TASK DATA >>
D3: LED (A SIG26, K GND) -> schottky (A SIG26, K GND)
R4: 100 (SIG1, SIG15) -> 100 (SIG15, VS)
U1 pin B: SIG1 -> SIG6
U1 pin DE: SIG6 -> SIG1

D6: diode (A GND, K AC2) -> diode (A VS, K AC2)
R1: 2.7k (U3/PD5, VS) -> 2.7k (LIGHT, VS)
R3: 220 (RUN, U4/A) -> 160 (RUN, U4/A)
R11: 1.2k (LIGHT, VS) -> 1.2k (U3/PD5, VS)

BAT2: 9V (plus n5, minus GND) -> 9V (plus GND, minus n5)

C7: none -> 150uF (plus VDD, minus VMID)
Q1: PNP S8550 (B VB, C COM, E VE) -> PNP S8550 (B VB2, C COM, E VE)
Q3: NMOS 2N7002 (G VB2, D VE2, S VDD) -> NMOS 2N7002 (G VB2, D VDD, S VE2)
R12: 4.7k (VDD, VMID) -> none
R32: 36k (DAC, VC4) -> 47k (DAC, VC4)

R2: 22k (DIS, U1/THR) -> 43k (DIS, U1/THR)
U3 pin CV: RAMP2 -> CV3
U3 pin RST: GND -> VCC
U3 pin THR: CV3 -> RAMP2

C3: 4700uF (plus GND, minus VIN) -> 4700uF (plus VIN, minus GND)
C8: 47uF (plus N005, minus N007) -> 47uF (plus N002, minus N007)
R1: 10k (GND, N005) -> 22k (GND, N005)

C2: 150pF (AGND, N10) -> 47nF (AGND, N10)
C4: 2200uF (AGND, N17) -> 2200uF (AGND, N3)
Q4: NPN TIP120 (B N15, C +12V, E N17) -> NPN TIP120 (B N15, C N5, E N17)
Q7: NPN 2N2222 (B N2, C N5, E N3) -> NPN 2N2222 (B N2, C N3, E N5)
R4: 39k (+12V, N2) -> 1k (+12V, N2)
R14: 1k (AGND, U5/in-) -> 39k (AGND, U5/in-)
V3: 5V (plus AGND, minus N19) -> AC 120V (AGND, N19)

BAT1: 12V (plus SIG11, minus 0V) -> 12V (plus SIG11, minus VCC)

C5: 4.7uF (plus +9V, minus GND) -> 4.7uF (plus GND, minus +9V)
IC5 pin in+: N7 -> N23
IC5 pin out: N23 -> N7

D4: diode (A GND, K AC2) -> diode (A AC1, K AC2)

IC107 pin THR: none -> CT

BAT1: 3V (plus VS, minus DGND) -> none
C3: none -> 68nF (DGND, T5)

WORK ORDER >>
Nothing but the lines from the line with "BAT1: 3V (plus VS, minus DGND) -> none" to the last line of the listing above should appear; please retype them exactly, both ends included.

SOLUTION TO THIS TASK >>
BAT1: 3V (plus VS, minus DGND) -> none
C3: none -> 68nF (DGND, T5)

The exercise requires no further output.